**TÂCHE DEMANDÉE**
Présentez l'ensemble des enregistrements ci-dessous sous forme de liste numérotée, en omettant les lignes vides.

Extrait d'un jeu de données

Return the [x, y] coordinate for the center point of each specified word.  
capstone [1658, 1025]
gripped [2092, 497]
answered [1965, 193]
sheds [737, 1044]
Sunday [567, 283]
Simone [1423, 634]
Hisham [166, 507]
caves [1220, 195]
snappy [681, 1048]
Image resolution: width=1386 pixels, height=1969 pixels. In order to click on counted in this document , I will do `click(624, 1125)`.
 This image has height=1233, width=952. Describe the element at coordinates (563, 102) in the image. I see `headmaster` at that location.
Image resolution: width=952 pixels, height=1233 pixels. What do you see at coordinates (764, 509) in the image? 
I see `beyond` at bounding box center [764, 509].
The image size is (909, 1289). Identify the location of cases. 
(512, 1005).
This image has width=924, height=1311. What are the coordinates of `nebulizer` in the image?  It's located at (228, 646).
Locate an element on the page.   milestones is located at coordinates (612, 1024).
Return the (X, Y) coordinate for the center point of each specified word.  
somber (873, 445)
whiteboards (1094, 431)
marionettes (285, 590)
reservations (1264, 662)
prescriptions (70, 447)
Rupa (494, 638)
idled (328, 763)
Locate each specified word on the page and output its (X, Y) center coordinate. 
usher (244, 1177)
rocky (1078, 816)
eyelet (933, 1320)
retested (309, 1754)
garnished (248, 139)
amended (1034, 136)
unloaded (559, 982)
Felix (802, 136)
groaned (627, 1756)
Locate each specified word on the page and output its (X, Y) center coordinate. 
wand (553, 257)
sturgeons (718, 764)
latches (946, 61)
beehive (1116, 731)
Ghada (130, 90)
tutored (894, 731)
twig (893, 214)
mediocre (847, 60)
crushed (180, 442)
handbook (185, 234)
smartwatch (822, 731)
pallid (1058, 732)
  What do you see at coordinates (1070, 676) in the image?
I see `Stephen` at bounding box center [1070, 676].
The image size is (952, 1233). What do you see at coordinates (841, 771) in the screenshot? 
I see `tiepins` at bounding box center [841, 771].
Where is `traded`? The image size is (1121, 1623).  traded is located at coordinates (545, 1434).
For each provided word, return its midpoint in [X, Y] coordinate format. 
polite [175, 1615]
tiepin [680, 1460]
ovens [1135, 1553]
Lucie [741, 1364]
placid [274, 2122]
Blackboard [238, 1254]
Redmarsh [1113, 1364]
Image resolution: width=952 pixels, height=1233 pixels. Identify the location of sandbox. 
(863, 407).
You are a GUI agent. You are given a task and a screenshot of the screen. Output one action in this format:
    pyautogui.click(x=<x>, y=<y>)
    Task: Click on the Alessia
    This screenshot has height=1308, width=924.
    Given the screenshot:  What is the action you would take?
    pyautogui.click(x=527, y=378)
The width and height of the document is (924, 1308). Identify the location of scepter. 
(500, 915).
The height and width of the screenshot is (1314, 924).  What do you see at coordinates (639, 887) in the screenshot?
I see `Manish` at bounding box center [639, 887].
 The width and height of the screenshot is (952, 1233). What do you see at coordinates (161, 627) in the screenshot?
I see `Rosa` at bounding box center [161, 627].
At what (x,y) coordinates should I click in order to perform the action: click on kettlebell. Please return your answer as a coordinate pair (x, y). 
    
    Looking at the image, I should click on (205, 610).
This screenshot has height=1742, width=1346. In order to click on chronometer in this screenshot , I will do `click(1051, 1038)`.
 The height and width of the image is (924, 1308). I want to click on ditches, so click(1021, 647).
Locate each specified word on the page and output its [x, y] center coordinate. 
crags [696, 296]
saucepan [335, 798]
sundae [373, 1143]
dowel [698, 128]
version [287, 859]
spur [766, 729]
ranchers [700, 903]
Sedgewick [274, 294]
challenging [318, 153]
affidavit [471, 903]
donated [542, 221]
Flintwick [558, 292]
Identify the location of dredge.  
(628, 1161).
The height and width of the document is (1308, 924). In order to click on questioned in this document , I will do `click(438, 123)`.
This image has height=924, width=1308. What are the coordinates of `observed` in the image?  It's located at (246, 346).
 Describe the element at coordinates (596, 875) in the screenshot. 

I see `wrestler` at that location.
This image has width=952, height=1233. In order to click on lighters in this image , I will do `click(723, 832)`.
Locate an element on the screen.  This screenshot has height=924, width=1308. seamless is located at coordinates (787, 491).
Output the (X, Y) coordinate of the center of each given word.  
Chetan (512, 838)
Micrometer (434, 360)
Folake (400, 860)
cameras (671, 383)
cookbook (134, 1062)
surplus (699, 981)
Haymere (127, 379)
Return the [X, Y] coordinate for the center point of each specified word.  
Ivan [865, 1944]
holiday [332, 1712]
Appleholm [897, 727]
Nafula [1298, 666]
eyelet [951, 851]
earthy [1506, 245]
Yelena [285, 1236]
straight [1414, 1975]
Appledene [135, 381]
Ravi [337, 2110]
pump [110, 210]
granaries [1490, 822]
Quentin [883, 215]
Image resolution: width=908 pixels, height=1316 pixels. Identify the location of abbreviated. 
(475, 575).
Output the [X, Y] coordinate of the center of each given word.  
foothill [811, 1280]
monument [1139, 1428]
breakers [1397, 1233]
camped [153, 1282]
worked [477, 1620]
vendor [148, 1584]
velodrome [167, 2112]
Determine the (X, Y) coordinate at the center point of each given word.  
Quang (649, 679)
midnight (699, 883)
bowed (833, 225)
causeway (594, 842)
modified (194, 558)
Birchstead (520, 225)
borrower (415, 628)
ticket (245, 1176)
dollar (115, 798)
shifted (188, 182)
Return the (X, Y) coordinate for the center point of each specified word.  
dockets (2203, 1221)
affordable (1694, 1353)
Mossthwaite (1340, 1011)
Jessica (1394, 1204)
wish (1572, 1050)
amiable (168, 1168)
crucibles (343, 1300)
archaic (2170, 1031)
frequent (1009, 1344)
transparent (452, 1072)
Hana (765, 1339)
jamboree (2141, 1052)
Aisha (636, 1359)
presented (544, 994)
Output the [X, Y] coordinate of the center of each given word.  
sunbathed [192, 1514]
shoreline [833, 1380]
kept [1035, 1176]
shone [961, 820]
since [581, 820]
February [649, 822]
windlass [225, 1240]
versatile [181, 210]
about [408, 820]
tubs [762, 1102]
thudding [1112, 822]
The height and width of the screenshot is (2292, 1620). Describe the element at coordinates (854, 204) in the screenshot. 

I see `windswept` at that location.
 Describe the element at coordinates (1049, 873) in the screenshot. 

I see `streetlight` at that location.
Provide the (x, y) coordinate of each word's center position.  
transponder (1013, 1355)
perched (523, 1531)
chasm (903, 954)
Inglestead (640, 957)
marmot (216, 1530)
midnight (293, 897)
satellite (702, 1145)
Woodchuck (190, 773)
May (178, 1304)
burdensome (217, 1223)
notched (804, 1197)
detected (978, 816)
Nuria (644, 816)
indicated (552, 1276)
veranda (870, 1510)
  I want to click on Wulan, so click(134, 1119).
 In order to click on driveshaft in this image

**RÉPONSE COMPLÈTE**
1. Return the [x, y] coordinate for the center point of each specified word.  
2. capstone [1658, 1025]
3. gripped [2092, 497]
4. answered [1965, 193]
5. sheds [737, 1044]
6. Sunday [567, 283]
7. Simone [1423, 634]
8. Hisham [166, 507]
9. caves [1220, 195]
10. snappy [681, 1048]
11. Image resolution: width=1386 pixels, height=1969 pixels. In order to click on counted in this document , I will do `click(624, 1125)`.
12.  This image has height=1233, width=952. Describe the element at coordinates (563, 102) in the image. I see `headmaster` at that location.
13. Image resolution: width=952 pixels, height=1233 pixels. What do you see at coordinates (764, 509) in the image? 
14. I see `beyond` at bounding box center [764, 509].
15. The image size is (909, 1289). Identify the location of cases. 
16. (512, 1005).
17. This image has width=924, height=1311. What are the coordinates of `nebulizer` in the image?  It's located at (228, 646).
18. Locate an element on the page.   milestones is located at coordinates (612, 1024).
19. Return the (X, Y) coordinate for the center point of each specified word.  
20. somber (873, 445)
21. whiteboards (1094, 431)
22. marionettes (285, 590)
23. reservations (1264, 662)
24. prescriptions (70, 447)
25. Rupa (494, 638)
26. idled (328, 763)
27. Locate each specified word on the page and output its (X, Y) center coordinate. 
28. usher (244, 1177)
29. rocky (1078, 816)
30. eyelet (933, 1320)
31. retested (309, 1754)
32. garnished (248, 139)
33. amended (1034, 136)
34. unloaded (559, 982)
35. Felix (802, 136)
36. groaned (627, 1756)
37. Locate each specified word on the page and output its (X, Y) center coordinate. 
38. wand (553, 257)
39. sturgeons (718, 764)
40. latches (946, 61)
41. beehive (1116, 731)
42. Ghada (130, 90)
43. tutored (894, 731)
44. twig (893, 214)
45. mediocre (847, 60)
46. crushed (180, 442)
47. handbook (185, 234)
48. smartwatch (822, 731)
49. pallid (1058, 732)
50.   What do you see at coordinates (1070, 676) in the image?
51. I see `Stephen` at bounding box center [1070, 676].
52. The image size is (952, 1233). What do you see at coordinates (841, 771) in the screenshot? 
53. I see `tiepins` at bounding box center [841, 771].
54. Where is `traded`? The image size is (1121, 1623).  traded is located at coordinates (545, 1434).
55. For each provided word, return its midpoint in [X, Y] coordinate format. 
56. polite [175, 1615]
57. tiepin [680, 1460]
58. ovens [1135, 1553]
59. Lucie [741, 1364]
60. placid [274, 2122]
61. Blackboard [238, 1254]
62. Redmarsh [1113, 1364]
63. Image resolution: width=952 pixels, height=1233 pixels. Identify the location of sandbox. 
64. (863, 407).
65. You are a GUI agent. You are given a task and a screenshot of the screen. Output one action in this format:
66.     pyautogui.click(x=<x>, y=<y>)
67.     Task: Click on the Alessia
68.     This screenshot has height=1308, width=924.
69.     Given the screenshot:  What is the action you would take?
70.     pyautogui.click(x=527, y=378)
71. The width and height of the document is (924, 1308). Identify the location of scepter. 
72. (500, 915).
73. The height and width of the screenshot is (1314, 924).  What do you see at coordinates (639, 887) in the screenshot?
74. I see `Manish` at bounding box center [639, 887].
75.  The width and height of the screenshot is (952, 1233). What do you see at coordinates (161, 627) in the screenshot?
76. I see `Rosa` at bounding box center [161, 627].
77. At what (x,y) coordinates should I click in order to perform the action: click on kettlebell. Please return your answer as a coordinate pair (x, y). 
78.     Looking at the image, I should click on (205, 610).
79. This screenshot has height=1742, width=1346. In order to click on chronometer in this screenshot , I will do `click(1051, 1038)`.
80.  The height and width of the image is (924, 1308). I want to click on ditches, so click(1021, 647).
81. Locate each specified word on the page and output its [x, y] center coordinate. 
82. crags [696, 296]
83. saucepan [335, 798]
84. sundae [373, 1143]
85. dowel [698, 128]
86. version [287, 859]
87. spur [766, 729]
88. ranchers [700, 903]
89. Sedgewick [274, 294]
90. challenging [318, 153]
91. affidavit [471, 903]
92. donated [542, 221]
93. Flintwick [558, 292]
94. Identify the location of dredge.  
95. (628, 1161).
96. The height and width of the document is (1308, 924). In order to click on questioned in this document , I will do `click(438, 123)`.
97. This image has height=924, width=1308. What are the coordinates of `observed` in the image?  It's located at (246, 346).
98.  Describe the element at coordinates (596, 875) in the screenshot. 
99. I see `wrestler` at that location.
100. This image has width=952, height=1233. In order to click on lighters in this image , I will do `click(723, 832)`.
101. Locate an element on the screen.  This screenshot has height=924, width=1308. seamless is located at coordinates (787, 491).
102. Output the (X, Y) coordinate of the center of each given word.  
103. Chetan (512, 838)
104. Micrometer (434, 360)
105. Folake (400, 860)
106. cameras (671, 383)
107. cookbook (134, 1062)
108. surplus (699, 981)
109. Haymere (127, 379)
110. Return the [X, Y] coordinate for the center point of each specified word.  
111. Ivan [865, 1944]
112. holiday [332, 1712]
113. Appleholm [897, 727]
114. Nafula [1298, 666]
115. eyelet [951, 851]
116. earthy [1506, 245]
117. Yelena [285, 1236]
118. straight [1414, 1975]
119. Appledene [135, 381]
120. Ravi [337, 2110]
121. pump [110, 210]
122. granaries [1490, 822]
123. Quentin [883, 215]
124. Image resolution: width=908 pixels, height=1316 pixels. Identify the location of abbreviated. 
125. (475, 575).
126. Output the [X, Y] coordinate of the center of each given word.  
127. foothill [811, 1280]
128. monument [1139, 1428]
129. breakers [1397, 1233]
130. camped [153, 1282]
131. worked [477, 1620]
132. vendor [148, 1584]
133. velodrome [167, 2112]
134. Determine the (X, Y) coordinate at the center point of each given word.  
135. Quang (649, 679)
136. midnight (699, 883)
137. bowed (833, 225)
138. causeway (594, 842)
139. modified (194, 558)
140. Birchstead (520, 225)
141. borrower (415, 628)
142. ticket (245, 1176)
143. dollar (115, 798)
144. shifted (188, 182)
145. Return the (X, Y) coordinate for the center point of each specified word.  
146. dockets (2203, 1221)
147. affordable (1694, 1353)
148. Mossthwaite (1340, 1011)
149. Jessica (1394, 1204)
150. wish (1572, 1050)
151. amiable (168, 1168)
152. crucibles (343, 1300)
153. archaic (2170, 1031)
154. frequent (1009, 1344)
155. transparent (452, 1072)
156. Hana (765, 1339)
157. jamboree (2141, 1052)
158. Aisha (636, 1359)
159. presented (544, 994)
160. Output the [X, Y] coordinate of the center of each given word.  
161. sunbathed [192, 1514]
162. shoreline [833, 1380]
163. kept [1035, 1176]
164. shone [961, 820]
165. since [581, 820]
166. February [649, 822]
167. windlass [225, 1240]
168. versatile [181, 210]
169. about [408, 820]
170. tubs [762, 1102]
171. thudding [1112, 822]
172. The height and width of the screenshot is (2292, 1620). Describe the element at coordinates (854, 204) in the screenshot. 
173. I see `windswept` at that location.
174.  Describe the element at coordinates (1049, 873) in the screenshot. 
175. I see `streetlight` at that location.
176. Provide the (x, y) coordinate of each word's center position.  
177. transponder (1013, 1355)
178. perched (523, 1531)
179. chasm (903, 954)
180. Inglestead (640, 957)
181. marmot (216, 1530)
182. midnight (293, 897)
183. satellite (702, 1145)
184. Woodchuck (190, 773)
185. May (178, 1304)
186. burdensome (217, 1223)
187. notched (804, 1197)
188. detected (978, 816)
189. Nuria (644, 816)
190. indicated (552, 1276)
191. veranda (870, 1510)
192.   I want to click on Wulan, so click(134, 1119).
193.  In order to click on driveshaft in this image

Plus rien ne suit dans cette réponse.